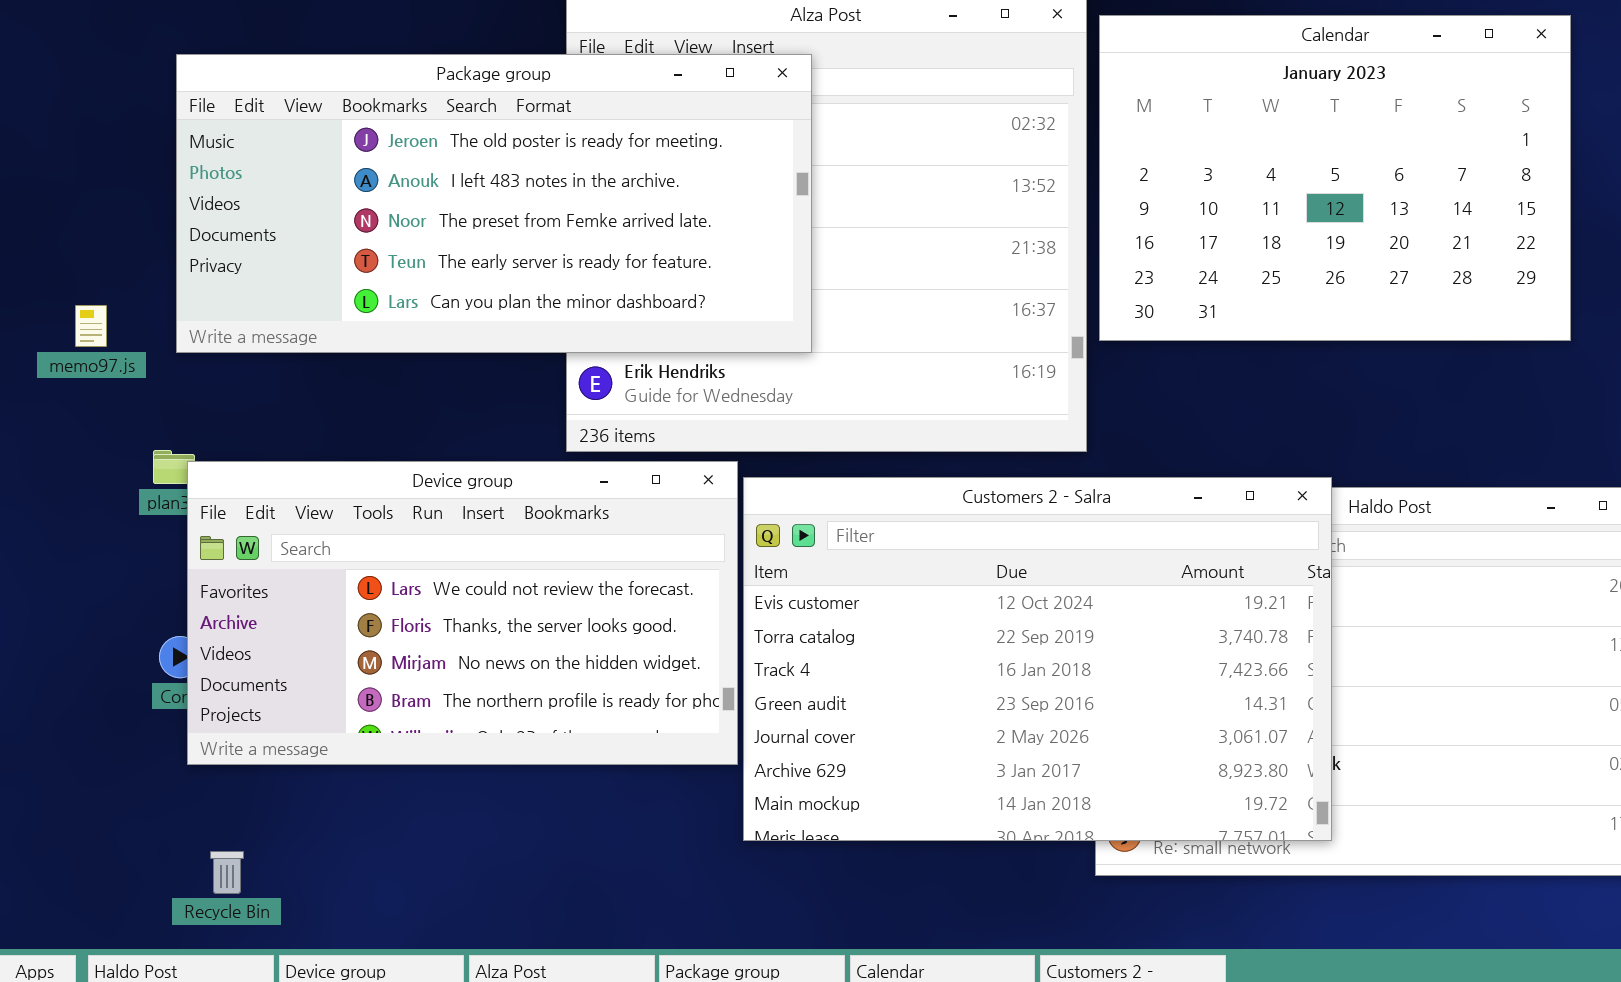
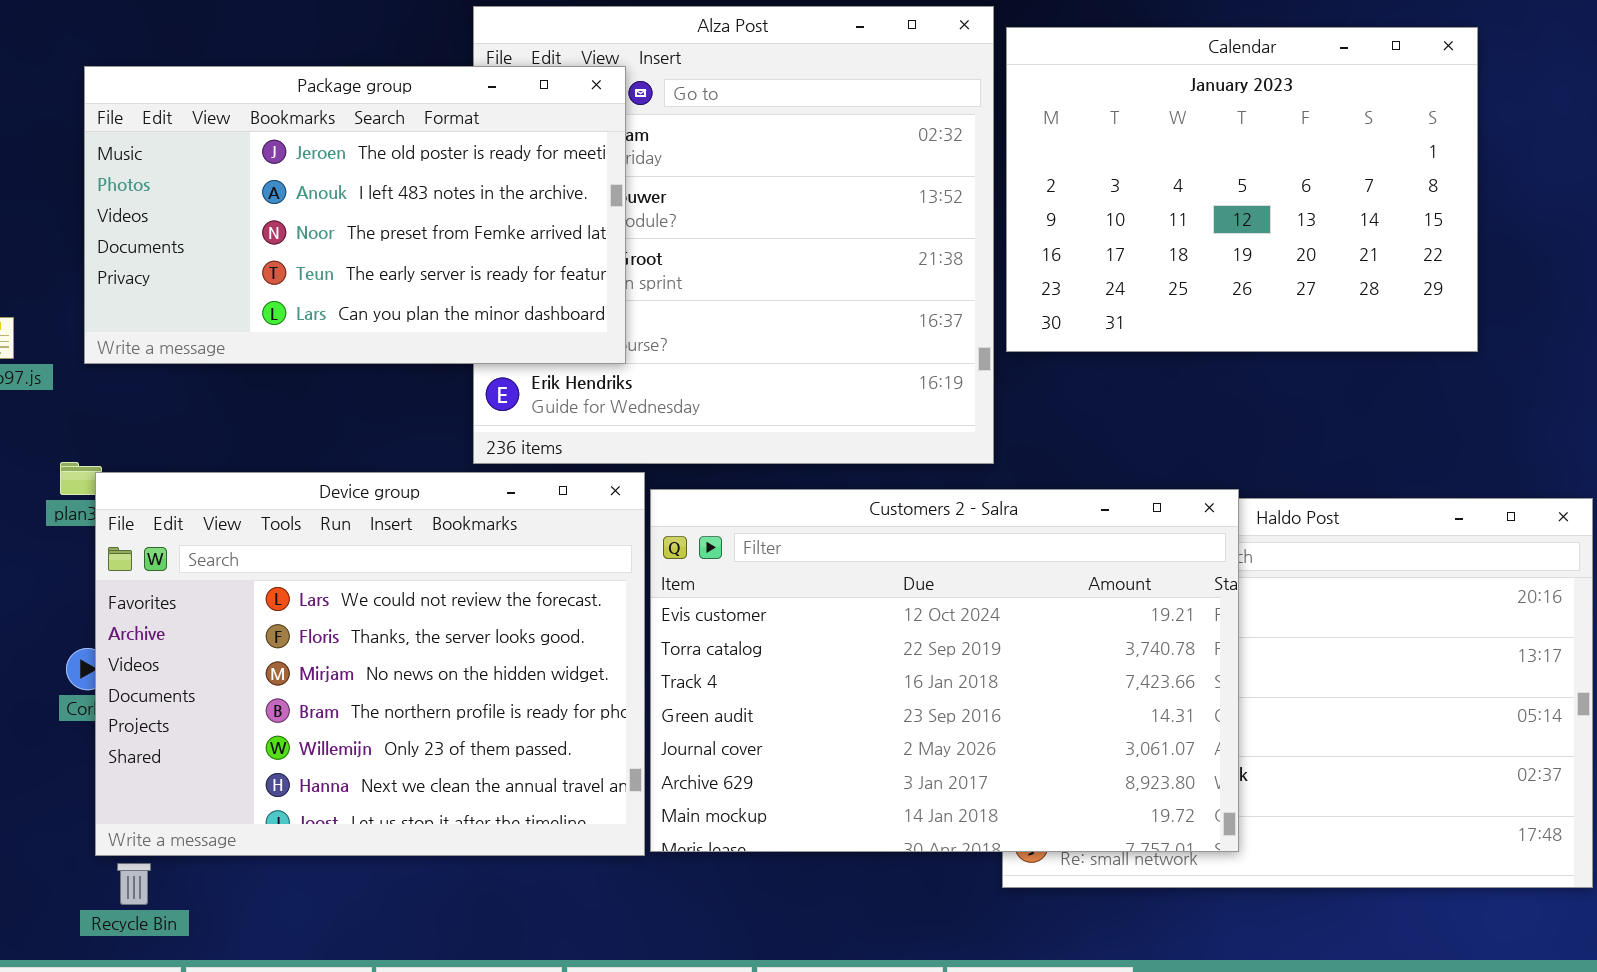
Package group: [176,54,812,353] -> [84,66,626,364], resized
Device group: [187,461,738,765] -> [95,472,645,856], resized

------

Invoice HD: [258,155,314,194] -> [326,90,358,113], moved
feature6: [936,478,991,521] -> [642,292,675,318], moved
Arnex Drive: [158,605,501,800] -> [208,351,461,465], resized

------

• _Work instructions_:
Across all the records above, find each line with "resized" in it and copy it.

• _Solution_:
Package group: [176,54,812,353] -> [84,66,626,364], resized
Device group: [187,461,738,765] -> [95,472,645,856], resized
Arnex Drive: [158,605,501,800] -> [208,351,461,465], resized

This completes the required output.